▶ **What you need to do**
What lines below contain the string "cheese"? List them all.

──────── Record extracts ────────

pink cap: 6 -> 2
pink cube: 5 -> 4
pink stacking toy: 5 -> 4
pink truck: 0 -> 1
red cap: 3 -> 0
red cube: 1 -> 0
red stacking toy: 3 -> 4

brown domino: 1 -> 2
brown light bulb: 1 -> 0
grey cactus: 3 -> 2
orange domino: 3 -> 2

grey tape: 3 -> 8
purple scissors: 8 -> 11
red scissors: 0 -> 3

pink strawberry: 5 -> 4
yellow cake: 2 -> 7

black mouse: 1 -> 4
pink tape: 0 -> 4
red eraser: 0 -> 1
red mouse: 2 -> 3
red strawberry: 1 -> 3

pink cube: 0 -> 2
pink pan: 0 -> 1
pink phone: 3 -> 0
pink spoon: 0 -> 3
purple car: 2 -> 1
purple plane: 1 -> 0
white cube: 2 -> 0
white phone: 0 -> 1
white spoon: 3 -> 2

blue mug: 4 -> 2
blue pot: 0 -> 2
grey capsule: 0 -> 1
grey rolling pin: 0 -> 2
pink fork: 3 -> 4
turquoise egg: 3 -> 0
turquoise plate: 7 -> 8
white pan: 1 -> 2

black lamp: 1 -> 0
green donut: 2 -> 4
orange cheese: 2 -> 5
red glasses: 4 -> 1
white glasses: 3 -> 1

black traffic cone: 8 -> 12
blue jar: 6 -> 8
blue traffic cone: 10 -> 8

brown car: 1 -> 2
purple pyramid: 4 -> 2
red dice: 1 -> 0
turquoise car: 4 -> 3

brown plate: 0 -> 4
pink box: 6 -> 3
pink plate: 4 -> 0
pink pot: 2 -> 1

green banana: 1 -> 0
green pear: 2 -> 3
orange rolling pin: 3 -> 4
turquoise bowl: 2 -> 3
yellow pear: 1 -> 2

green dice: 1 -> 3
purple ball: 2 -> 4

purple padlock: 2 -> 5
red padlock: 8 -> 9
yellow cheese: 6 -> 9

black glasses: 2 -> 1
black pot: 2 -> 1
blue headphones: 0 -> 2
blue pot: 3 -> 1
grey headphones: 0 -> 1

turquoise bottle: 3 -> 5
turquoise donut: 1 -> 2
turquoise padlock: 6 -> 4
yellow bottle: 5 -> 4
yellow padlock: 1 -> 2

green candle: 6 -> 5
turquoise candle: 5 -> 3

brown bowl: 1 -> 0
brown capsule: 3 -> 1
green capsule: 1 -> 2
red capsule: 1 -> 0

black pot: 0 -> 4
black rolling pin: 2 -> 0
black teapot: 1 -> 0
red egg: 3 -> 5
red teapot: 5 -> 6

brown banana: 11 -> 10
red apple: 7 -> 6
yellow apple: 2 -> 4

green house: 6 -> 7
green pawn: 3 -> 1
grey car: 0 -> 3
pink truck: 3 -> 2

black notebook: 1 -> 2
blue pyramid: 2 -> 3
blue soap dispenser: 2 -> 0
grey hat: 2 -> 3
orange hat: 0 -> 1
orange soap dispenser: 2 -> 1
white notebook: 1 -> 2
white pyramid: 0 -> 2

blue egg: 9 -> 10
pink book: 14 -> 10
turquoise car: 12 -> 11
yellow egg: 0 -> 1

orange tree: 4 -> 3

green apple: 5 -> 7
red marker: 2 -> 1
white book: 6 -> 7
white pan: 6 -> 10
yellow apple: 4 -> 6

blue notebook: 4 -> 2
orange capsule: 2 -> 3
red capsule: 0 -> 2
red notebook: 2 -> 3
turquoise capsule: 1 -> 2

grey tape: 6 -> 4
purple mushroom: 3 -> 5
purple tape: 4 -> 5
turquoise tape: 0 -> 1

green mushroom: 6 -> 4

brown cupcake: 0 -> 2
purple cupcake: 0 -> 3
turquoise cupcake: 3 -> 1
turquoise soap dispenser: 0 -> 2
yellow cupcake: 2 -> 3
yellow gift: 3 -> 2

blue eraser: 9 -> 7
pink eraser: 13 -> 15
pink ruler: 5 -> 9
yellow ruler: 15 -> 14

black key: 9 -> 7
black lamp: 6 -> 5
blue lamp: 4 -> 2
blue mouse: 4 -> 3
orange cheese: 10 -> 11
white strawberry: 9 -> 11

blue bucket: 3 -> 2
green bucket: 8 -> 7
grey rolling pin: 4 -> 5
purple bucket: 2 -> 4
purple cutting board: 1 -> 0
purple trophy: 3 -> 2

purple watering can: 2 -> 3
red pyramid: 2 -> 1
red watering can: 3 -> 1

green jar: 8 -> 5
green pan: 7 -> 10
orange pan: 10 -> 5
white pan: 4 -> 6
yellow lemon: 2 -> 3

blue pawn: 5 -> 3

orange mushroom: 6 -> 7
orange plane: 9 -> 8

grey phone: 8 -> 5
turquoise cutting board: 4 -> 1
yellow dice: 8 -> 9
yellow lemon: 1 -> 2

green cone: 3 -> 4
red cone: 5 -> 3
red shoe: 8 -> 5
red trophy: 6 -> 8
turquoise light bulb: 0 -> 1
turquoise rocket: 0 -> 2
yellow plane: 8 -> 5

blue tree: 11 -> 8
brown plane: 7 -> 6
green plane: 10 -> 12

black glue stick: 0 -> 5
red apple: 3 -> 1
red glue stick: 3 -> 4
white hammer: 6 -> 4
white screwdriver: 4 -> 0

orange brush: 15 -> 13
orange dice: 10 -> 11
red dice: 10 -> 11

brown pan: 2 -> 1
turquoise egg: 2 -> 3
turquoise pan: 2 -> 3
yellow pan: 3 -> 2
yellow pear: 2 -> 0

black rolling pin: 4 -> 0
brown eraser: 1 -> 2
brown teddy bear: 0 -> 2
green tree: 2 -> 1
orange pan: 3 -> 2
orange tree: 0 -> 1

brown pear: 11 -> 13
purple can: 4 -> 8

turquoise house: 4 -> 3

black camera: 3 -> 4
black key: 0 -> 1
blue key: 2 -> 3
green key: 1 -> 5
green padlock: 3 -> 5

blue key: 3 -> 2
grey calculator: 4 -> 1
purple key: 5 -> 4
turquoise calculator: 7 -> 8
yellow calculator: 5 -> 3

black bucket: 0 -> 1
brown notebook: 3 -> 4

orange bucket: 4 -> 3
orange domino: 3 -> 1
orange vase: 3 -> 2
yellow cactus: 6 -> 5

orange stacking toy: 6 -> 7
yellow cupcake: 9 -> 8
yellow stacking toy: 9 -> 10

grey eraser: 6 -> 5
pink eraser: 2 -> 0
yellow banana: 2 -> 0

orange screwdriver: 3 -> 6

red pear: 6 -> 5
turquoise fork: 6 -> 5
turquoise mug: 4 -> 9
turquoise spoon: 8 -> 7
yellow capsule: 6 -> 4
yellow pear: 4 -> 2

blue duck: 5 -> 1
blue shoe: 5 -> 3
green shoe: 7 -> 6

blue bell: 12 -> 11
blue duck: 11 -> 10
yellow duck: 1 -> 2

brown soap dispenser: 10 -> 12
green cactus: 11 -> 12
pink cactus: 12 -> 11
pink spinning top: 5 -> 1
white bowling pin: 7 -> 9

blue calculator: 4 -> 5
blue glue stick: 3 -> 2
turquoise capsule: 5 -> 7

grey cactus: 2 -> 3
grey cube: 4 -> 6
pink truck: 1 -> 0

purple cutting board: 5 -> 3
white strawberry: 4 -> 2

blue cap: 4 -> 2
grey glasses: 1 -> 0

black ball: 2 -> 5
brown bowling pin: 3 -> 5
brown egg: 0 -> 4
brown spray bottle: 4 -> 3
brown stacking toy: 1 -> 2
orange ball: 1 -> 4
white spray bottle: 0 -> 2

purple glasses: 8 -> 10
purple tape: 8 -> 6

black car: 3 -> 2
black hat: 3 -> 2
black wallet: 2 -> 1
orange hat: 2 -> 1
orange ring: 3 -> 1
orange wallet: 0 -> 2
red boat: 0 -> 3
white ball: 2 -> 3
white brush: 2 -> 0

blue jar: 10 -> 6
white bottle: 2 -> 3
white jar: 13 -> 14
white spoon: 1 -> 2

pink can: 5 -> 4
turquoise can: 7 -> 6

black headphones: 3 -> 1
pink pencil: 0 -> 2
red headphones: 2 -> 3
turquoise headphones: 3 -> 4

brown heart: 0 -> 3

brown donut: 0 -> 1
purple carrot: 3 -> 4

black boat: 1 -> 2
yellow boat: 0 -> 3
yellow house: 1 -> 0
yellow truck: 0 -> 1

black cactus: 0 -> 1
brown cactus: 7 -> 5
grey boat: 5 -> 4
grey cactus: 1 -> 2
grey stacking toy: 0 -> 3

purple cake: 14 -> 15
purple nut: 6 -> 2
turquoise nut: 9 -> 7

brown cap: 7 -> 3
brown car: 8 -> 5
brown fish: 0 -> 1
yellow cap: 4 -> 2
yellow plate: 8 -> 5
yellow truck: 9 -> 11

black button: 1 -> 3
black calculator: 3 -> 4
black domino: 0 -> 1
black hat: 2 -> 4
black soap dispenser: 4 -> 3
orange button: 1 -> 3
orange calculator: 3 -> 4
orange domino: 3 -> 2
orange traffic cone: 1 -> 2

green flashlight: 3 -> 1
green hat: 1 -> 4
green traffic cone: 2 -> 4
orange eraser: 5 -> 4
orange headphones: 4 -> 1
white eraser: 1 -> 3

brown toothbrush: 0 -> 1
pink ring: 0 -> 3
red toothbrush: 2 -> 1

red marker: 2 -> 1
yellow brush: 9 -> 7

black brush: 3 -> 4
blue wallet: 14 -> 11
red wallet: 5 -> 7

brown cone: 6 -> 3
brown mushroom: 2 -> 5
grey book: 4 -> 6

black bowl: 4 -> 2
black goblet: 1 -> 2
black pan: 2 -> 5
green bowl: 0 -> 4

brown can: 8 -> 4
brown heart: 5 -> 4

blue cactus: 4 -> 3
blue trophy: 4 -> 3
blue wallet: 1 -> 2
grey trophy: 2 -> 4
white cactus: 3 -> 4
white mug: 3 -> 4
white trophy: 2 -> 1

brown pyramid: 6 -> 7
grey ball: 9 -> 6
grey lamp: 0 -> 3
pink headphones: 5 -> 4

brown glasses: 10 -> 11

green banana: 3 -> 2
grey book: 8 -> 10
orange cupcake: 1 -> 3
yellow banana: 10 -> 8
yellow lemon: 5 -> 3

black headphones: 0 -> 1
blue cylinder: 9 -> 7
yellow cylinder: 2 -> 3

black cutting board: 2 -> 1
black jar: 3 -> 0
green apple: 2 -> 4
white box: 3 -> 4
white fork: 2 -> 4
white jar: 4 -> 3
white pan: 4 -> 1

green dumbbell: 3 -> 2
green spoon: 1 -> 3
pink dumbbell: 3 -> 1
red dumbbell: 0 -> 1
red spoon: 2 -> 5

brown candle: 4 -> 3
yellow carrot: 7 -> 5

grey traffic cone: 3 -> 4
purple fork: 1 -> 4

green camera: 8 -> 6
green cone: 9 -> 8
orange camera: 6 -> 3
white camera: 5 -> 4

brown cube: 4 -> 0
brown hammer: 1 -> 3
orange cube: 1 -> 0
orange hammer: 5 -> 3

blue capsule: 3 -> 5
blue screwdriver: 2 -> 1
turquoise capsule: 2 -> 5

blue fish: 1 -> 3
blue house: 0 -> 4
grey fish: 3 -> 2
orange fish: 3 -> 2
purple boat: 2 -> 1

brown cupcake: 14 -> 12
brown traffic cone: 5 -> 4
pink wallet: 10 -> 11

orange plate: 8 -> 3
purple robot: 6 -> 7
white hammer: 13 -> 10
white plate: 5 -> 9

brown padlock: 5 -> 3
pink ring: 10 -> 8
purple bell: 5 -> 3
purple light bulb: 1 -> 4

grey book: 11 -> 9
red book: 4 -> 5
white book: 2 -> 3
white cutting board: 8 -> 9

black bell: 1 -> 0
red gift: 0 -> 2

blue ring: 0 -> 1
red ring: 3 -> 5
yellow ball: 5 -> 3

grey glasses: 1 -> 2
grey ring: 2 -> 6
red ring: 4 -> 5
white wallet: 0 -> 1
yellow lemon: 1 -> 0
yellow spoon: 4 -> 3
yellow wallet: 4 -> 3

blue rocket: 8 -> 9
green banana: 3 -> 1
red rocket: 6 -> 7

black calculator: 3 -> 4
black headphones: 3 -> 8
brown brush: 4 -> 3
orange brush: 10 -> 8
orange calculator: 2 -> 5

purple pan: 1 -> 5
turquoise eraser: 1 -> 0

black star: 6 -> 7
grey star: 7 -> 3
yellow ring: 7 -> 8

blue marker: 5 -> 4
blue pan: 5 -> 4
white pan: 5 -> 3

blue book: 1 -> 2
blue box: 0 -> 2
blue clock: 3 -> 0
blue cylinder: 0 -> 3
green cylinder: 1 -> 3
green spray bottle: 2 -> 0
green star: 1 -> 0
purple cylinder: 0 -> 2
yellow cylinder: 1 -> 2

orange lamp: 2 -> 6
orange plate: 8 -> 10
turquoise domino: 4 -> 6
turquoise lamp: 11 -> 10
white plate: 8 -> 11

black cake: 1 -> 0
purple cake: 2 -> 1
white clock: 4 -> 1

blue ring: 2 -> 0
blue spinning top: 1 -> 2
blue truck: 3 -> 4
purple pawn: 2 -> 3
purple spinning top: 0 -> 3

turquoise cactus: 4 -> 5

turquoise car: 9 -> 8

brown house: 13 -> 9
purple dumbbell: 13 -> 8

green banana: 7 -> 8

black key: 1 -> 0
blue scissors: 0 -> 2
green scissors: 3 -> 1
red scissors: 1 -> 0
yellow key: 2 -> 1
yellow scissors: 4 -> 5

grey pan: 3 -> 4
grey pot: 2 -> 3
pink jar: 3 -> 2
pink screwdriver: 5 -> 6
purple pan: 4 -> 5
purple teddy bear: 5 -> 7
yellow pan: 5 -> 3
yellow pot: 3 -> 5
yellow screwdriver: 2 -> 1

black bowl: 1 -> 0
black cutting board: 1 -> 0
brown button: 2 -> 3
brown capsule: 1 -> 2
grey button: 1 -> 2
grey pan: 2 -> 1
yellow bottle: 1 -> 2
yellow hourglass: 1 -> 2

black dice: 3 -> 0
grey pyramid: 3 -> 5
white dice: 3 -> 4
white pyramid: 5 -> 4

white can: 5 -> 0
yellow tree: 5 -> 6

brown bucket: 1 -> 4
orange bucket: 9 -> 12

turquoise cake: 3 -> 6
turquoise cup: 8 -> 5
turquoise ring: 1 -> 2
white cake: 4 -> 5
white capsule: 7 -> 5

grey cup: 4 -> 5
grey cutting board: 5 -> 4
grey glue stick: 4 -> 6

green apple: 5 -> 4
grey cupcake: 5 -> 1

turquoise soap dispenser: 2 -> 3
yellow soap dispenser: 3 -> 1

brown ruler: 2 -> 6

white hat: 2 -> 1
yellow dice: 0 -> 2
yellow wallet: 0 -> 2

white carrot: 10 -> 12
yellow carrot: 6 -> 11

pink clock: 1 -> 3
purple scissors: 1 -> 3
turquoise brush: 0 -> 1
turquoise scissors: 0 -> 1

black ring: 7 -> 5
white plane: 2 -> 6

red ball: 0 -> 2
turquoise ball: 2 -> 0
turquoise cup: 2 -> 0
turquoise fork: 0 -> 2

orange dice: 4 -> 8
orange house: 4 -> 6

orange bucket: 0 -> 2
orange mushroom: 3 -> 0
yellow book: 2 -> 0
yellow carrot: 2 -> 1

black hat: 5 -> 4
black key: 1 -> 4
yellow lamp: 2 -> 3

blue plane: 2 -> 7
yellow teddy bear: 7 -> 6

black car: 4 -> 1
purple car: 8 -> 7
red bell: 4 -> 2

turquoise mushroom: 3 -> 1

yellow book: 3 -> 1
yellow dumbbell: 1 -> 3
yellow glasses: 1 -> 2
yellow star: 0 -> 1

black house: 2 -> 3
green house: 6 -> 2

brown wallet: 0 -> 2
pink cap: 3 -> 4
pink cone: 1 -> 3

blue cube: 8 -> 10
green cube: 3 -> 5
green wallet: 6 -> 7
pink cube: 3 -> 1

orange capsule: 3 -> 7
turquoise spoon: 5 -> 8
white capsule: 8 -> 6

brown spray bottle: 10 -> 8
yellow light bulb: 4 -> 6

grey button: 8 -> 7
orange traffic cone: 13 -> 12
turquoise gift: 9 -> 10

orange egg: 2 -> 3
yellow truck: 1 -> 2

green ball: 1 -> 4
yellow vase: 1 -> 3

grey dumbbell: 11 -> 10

────────

▶ **Response for this exercise**
orange cheese: 2 -> 5
yellow cheese: 6 -> 9
orange cheese: 10 -> 11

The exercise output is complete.